WHAT YOU SHOULD DO: A line below contains "D1: diode 1N4148 (A SIG5, K 5V) -> none", and a later one contains "U2 pin XTAL1: none -> 0V". Repeat both, with every line between them, exactly.

Stored items from a collection:

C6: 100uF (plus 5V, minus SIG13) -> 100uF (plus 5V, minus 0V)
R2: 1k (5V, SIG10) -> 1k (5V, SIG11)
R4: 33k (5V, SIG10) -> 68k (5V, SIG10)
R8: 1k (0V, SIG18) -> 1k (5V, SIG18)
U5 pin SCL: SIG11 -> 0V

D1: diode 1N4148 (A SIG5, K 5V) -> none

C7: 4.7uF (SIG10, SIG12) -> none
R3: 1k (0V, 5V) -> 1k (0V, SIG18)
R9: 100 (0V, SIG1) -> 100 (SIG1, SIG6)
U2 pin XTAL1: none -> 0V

...

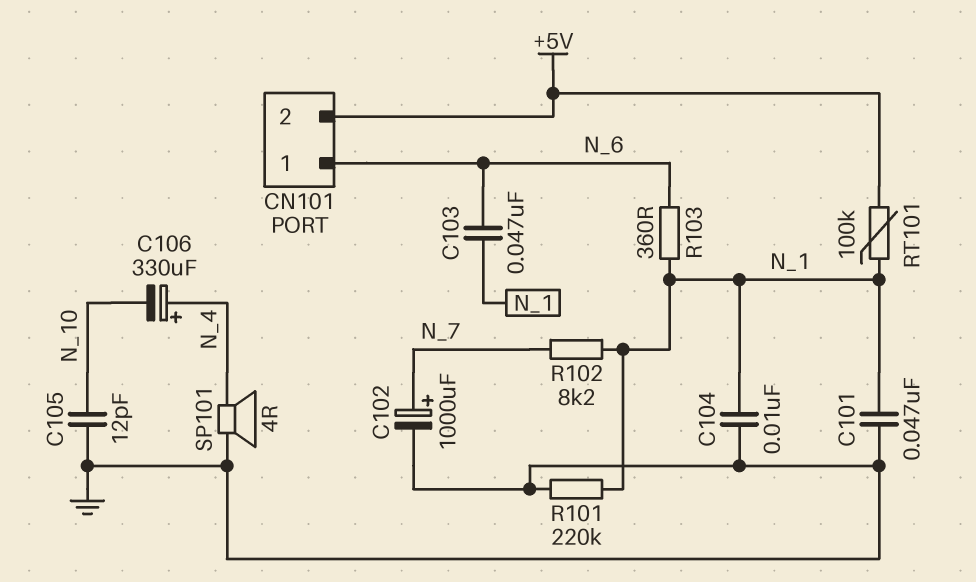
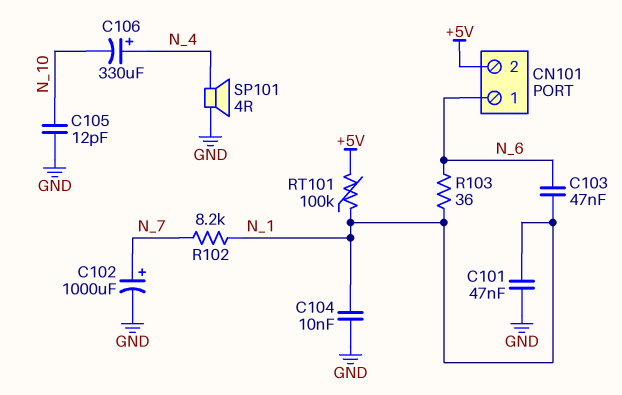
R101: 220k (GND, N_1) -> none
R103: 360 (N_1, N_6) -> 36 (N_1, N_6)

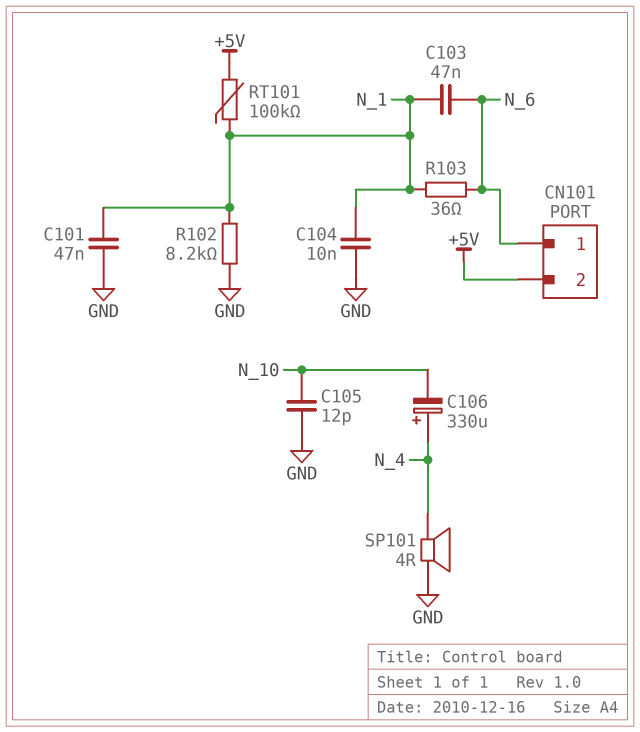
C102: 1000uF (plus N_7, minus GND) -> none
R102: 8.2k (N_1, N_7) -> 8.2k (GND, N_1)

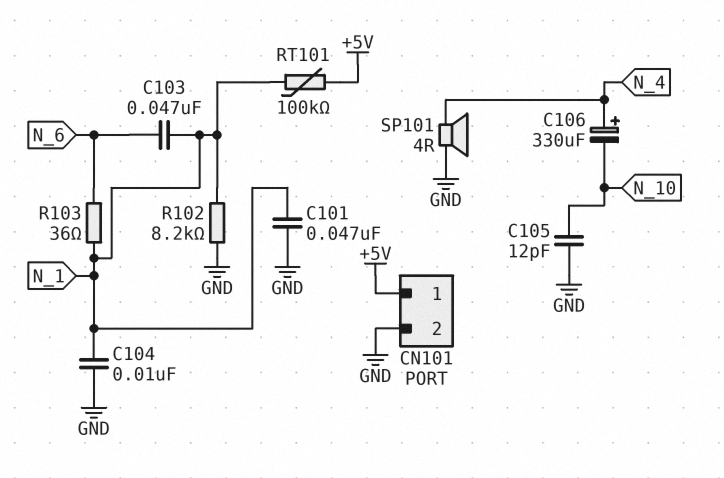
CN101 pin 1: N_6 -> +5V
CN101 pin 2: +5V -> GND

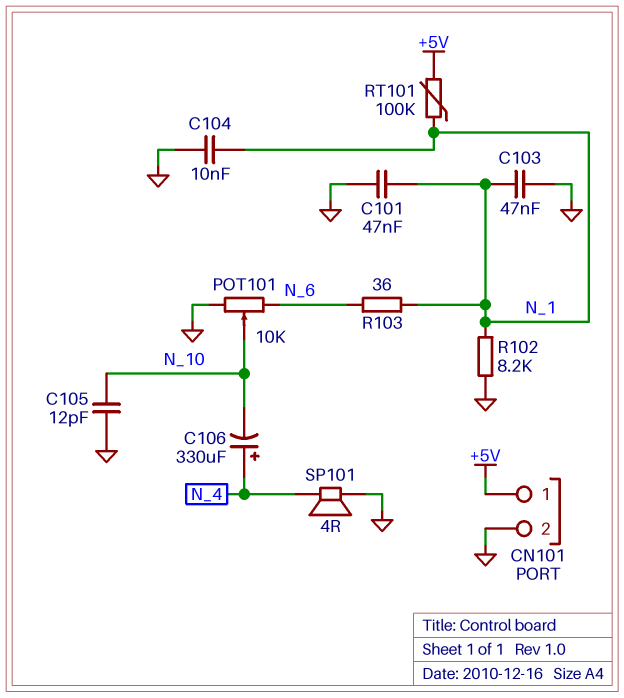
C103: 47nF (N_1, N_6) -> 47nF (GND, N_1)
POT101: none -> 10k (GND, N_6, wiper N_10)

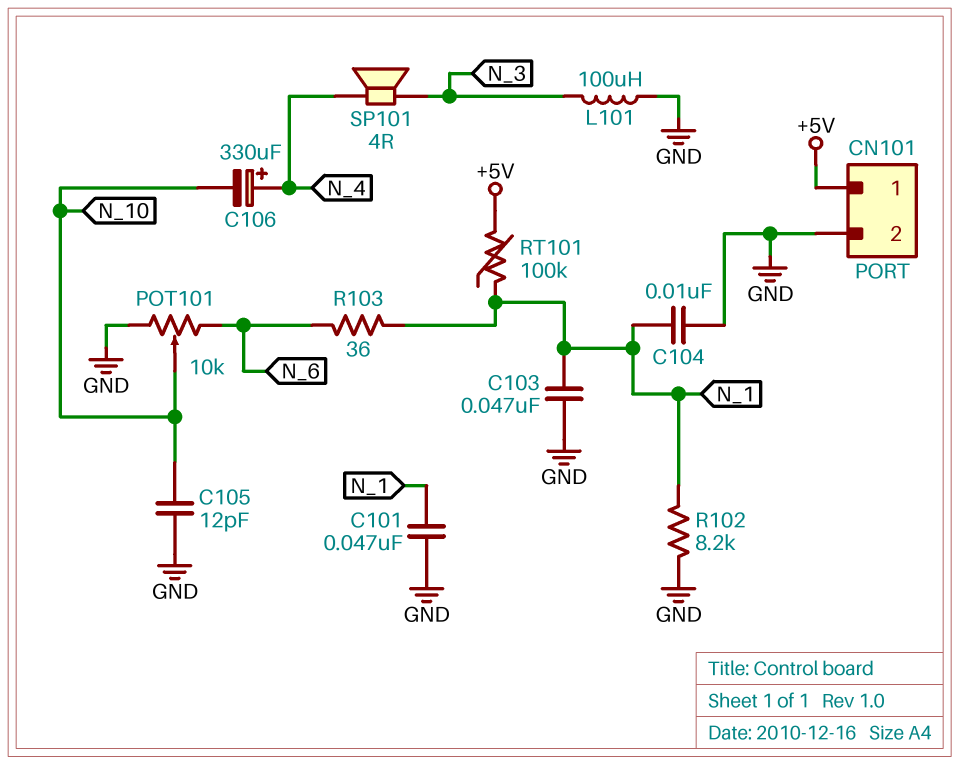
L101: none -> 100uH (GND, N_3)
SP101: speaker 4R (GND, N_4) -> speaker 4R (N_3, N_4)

---

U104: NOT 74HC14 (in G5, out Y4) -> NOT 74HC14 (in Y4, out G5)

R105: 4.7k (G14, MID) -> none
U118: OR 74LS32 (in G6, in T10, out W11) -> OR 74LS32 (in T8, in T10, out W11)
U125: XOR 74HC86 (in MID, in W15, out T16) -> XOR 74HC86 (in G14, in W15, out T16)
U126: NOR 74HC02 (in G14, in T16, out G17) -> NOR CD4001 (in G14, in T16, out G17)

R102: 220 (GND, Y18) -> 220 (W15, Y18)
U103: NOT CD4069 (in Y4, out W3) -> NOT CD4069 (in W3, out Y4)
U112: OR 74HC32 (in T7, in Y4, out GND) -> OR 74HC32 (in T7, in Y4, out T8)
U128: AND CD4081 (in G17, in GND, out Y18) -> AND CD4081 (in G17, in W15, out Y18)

WORKED SOLUTION:
D1: diode 1N4148 (A SIG5, K 5V) -> none

C7: 4.7uF (SIG10, SIG12) -> none
R3: 1k (0V, 5V) -> 1k (0V, SIG18)
R9: 100 (0V, SIG1) -> 100 (SIG1, SIG6)
U2 pin XTAL1: none -> 0V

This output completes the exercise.